WORK TASK – Select and copy out every line in the records containing "degrees".

TASK INPUTS –
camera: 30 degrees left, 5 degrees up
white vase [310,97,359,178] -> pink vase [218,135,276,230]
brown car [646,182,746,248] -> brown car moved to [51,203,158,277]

---

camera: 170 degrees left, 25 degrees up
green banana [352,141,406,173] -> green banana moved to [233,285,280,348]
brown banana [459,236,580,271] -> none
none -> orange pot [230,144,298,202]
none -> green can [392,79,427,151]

ANSWER BOX –
camera: 30 degrees left, 5 degrees up
camera: 170 degrees left, 25 degrees up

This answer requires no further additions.